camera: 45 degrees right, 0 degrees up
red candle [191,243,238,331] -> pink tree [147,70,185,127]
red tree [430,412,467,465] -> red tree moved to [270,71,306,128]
_ _ _ _ _ _ _
Aim of the exercise
The full listing, top to bottom: write it out again exactly.

Answer section
camera: 45 degrees right, 0 degrees up
red candle [191,243,238,331] -> pink tree [147,70,185,127]
red tree [430,412,467,465] -> red tree moved to [270,71,306,128]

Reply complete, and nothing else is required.